> [TASK REQUIREMENTS] Quote precisely the final stretch of the listing: start at the line containing "pink soap dispenser: 2 -> 4" and stop after the last line.

> [DATASET SECTION]
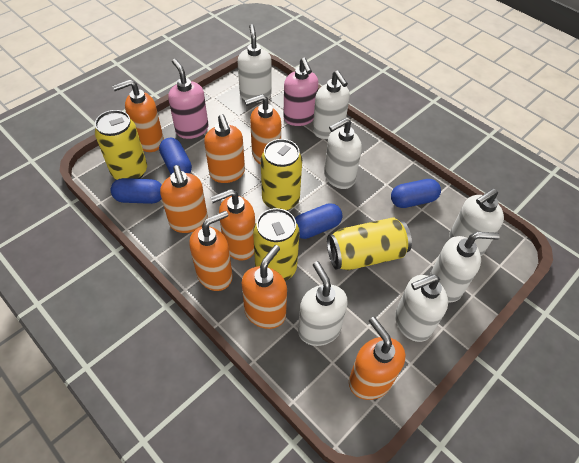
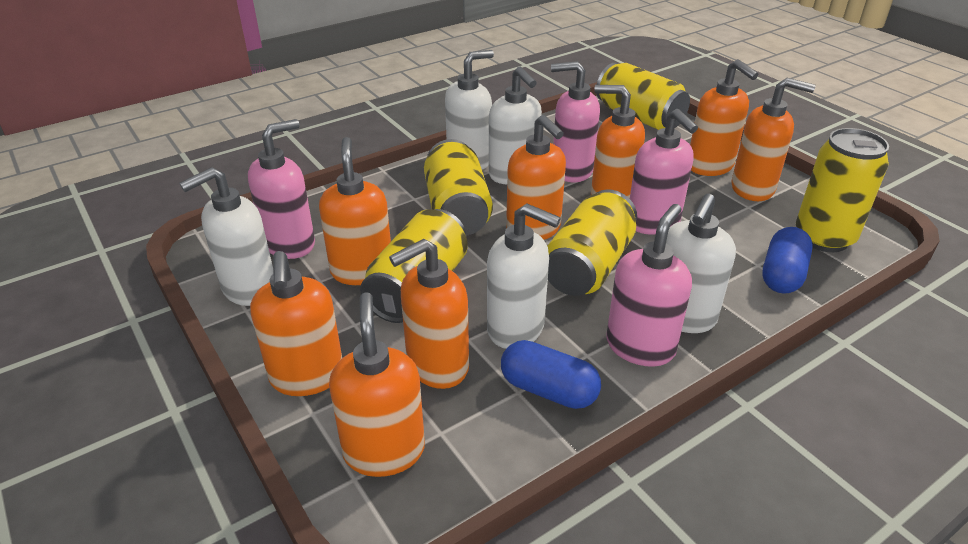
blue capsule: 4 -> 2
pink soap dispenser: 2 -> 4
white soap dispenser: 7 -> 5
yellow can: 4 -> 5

> [OUTPUT BELOW]
pink soap dispenser: 2 -> 4
white soap dispenser: 7 -> 5
yellow can: 4 -> 5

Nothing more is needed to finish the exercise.